● What you have to do
Copy the data from the line that contains "brown brick K3" to its last line, exactly, including both of those lines and leaving out everything before.

● Dataset excerpts
-=-=-
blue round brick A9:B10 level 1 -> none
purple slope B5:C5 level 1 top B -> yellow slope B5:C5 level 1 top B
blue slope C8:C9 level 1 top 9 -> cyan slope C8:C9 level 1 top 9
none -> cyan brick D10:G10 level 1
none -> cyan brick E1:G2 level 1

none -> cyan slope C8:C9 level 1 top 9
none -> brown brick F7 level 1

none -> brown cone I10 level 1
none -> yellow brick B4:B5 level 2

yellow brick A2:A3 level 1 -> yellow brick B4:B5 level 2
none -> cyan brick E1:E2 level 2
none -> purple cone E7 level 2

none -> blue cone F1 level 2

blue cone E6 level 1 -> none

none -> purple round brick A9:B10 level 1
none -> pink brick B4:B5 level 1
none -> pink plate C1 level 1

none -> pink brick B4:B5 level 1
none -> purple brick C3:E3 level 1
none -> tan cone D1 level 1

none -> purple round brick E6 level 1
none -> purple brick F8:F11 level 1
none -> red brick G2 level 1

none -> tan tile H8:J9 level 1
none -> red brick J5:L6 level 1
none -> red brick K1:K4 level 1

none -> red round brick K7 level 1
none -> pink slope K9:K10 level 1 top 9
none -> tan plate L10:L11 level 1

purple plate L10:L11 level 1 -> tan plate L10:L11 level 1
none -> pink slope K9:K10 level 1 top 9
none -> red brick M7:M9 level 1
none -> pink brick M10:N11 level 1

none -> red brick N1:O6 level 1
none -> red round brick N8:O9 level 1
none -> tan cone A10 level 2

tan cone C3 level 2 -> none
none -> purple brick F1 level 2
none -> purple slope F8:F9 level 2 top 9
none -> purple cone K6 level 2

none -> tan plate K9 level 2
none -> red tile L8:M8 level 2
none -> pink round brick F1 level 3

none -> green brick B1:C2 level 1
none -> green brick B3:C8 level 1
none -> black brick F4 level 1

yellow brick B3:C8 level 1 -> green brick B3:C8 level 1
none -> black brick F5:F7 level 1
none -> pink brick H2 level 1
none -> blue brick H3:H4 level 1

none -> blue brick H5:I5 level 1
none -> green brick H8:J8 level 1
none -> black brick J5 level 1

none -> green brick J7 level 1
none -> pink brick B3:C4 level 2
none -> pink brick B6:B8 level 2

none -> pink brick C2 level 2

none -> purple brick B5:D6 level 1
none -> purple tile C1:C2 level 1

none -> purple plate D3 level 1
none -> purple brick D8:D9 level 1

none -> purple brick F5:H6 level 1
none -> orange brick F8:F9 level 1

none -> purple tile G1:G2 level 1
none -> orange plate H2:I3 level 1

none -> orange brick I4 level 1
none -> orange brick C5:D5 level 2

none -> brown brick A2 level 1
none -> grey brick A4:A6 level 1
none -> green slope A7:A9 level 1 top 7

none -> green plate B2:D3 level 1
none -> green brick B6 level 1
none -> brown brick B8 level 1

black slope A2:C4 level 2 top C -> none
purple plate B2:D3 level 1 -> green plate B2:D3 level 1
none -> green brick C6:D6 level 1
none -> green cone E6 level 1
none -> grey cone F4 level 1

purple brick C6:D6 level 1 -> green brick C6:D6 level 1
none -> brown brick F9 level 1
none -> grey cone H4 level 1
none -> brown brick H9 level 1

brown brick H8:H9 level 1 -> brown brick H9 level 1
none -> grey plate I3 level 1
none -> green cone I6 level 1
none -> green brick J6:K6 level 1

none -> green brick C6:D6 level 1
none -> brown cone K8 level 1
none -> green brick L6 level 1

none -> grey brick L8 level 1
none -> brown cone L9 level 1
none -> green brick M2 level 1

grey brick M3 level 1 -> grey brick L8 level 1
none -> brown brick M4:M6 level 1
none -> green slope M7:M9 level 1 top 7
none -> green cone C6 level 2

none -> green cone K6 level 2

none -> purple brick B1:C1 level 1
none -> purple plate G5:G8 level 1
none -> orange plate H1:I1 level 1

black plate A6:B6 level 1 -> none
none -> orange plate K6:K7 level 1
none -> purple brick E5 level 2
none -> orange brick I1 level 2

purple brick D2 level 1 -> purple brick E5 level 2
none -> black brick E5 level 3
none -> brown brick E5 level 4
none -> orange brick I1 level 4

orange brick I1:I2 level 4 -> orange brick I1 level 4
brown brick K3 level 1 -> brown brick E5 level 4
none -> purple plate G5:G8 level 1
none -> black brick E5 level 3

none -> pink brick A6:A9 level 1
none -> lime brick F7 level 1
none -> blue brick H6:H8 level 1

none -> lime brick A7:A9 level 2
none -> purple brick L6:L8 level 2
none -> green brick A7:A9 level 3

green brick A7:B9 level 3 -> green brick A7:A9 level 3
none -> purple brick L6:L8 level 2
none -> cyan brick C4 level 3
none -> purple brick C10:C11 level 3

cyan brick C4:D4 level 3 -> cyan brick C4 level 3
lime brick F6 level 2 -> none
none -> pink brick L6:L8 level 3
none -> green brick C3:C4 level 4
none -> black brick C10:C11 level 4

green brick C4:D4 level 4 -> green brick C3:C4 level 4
-=-=-
● Result
brown brick K3 level 1 -> brown brick E5 level 4
none -> purple plate G5:G8 level 1
none -> black brick E5 level 3

none -> pink brick A6:A9 level 1
none -> lime brick F7 level 1
none -> blue brick H6:H8 level 1

none -> lime brick A7:A9 level 2
none -> purple brick L6:L8 level 2
none -> green brick A7:A9 level 3

green brick A7:B9 level 3 -> green brick A7:A9 level 3
none -> purple brick L6:L8 level 2
none -> cyan brick C4 level 3
none -> purple brick C10:C11 level 3

cyan brick C4:D4 level 3 -> cyan brick C4 level 3
lime brick F6 level 2 -> none
none -> pink brick L6:L8 level 3
none -> green brick C3:C4 level 4
none -> black brick C10:C11 level 4

green brick C4:D4 level 4 -> green brick C3:C4 level 4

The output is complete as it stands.